● **Records provided**
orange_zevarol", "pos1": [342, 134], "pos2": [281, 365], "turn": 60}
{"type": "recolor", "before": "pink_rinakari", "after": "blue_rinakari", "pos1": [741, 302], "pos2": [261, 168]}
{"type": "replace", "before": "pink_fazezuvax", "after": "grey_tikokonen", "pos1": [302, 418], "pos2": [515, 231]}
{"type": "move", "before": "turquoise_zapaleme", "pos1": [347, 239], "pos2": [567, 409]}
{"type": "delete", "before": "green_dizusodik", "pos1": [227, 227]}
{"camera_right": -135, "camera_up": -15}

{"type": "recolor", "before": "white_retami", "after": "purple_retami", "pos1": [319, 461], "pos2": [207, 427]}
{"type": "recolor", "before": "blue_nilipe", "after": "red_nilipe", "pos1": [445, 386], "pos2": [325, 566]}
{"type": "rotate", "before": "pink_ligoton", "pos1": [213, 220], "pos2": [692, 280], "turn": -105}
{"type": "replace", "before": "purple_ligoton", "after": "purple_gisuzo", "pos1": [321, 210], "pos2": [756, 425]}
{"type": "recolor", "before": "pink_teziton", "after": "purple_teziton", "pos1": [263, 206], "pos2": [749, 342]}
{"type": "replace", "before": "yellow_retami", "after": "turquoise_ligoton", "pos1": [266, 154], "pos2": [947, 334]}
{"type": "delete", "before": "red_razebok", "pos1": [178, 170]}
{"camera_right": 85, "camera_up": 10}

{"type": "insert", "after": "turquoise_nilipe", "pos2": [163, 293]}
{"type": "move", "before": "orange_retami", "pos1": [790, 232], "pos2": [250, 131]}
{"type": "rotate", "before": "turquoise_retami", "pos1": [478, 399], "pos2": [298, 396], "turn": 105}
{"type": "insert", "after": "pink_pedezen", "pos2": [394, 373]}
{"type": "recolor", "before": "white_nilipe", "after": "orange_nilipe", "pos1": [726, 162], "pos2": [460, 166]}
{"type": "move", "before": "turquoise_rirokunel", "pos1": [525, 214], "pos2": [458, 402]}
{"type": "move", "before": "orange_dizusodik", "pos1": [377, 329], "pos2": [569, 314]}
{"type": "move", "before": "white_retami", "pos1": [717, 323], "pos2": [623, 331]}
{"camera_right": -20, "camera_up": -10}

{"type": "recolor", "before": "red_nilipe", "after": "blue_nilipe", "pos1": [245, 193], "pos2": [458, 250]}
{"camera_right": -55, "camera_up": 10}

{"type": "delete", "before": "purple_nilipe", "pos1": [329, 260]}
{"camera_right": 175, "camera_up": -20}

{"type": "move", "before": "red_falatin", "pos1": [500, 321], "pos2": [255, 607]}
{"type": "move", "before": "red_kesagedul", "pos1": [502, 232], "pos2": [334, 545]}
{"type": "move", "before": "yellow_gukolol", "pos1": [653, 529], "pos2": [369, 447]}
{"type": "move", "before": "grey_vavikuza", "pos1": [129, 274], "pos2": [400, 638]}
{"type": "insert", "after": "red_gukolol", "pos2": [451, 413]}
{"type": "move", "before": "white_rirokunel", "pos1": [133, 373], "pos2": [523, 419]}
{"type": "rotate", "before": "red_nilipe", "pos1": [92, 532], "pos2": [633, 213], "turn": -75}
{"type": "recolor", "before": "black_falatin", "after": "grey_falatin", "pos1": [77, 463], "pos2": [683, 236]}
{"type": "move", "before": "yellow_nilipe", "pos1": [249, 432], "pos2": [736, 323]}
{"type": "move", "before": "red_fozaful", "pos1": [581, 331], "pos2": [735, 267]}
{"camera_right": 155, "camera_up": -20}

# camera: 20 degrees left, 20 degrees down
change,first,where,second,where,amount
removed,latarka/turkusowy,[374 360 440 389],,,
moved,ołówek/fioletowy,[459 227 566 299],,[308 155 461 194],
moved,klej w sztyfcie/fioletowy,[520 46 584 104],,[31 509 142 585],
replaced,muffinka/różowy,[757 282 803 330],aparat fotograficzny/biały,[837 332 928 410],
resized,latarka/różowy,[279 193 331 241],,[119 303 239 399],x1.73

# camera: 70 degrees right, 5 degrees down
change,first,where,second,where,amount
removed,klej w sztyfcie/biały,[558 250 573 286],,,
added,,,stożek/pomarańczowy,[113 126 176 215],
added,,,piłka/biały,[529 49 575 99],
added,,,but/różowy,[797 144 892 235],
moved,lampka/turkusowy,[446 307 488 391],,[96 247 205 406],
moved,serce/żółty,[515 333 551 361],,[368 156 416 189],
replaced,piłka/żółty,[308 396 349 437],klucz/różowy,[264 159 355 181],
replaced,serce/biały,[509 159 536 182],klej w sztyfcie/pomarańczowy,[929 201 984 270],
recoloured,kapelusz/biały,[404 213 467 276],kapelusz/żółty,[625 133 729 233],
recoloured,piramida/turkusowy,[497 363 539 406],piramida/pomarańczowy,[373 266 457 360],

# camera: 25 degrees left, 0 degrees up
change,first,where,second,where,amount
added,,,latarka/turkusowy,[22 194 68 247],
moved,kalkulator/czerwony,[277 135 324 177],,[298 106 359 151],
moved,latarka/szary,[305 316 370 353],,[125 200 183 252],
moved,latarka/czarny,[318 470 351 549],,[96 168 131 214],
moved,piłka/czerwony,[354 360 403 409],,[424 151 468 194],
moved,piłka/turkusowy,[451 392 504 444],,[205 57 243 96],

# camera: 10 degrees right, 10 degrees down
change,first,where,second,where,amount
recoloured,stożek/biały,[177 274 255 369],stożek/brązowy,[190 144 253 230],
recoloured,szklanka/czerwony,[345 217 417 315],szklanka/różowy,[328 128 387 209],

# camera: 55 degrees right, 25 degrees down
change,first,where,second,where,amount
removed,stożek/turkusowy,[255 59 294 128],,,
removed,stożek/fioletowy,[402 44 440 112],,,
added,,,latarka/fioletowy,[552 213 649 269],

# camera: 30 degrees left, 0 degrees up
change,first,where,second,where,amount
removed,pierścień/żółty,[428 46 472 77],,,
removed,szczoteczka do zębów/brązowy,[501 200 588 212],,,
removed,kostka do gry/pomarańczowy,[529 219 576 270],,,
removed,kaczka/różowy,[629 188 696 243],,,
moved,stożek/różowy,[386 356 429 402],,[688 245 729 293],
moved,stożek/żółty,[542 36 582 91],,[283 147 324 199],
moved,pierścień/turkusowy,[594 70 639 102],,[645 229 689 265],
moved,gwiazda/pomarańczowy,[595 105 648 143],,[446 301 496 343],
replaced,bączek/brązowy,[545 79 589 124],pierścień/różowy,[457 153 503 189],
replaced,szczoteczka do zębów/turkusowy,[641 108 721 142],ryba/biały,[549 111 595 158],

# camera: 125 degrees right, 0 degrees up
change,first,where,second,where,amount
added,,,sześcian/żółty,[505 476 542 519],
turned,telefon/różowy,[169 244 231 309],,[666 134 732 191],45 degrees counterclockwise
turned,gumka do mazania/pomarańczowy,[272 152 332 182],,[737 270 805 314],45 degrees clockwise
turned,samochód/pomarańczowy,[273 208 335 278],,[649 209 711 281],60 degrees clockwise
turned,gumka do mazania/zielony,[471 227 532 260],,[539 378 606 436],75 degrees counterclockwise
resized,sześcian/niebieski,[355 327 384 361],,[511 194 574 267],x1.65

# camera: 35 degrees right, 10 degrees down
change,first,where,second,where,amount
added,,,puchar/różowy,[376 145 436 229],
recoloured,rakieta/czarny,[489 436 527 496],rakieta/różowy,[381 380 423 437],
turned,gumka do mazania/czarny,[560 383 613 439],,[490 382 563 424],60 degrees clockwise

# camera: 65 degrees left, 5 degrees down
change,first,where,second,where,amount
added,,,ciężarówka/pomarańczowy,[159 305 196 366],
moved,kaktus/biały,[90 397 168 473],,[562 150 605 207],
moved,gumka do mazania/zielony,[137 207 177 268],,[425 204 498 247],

● **Directions**
Return only the stretch of the material above from the line holding "moved,pierścień/turkusowy,[594 70 639" through the line holding "recoloured,rakieta/czarny,[489 436 527", copied exactly.

● **Response for this exercise**
moved,pierścień/turkusowy,[594 70 639 102],,[645 229 689 265],
moved,gwiazda/pomarańczowy,[595 105 648 143],,[446 301 496 343],
replaced,bączek/brązowy,[545 79 589 124],pierścień/różowy,[457 153 503 189],
replaced,szczoteczka do zębów/turkusowy,[641 108 721 142],ryba/biały,[549 111 595 158],

# camera: 125 degrees right, 0 degrees up
change,first,where,second,where,amount
added,,,sześcian/żółty,[505 476 542 519],
turned,telefon/różowy,[169 244 231 309],,[666 134 732 191],45 degrees counterclockwise
turned,gumka do mazania/pomarańczowy,[272 152 332 182],,[737 270 805 314],45 degrees clockwise
turned,samochód/pomarańczowy,[273 208 335 278],,[649 209 711 281],60 degrees clockwise
turned,gumka do mazania/zielony,[471 227 532 260],,[539 378 606 436],75 degrees counterclockwise
resized,sześcian/niebieski,[355 327 384 361],,[511 194 574 267],x1.65

# camera: 35 degrees right, 10 degrees down
change,first,where,second,where,amount
added,,,puchar/różowy,[376 145 436 229],
recoloured,rakieta/czarny,[489 436 527 496],rakieta/różowy,[381 380 423 437],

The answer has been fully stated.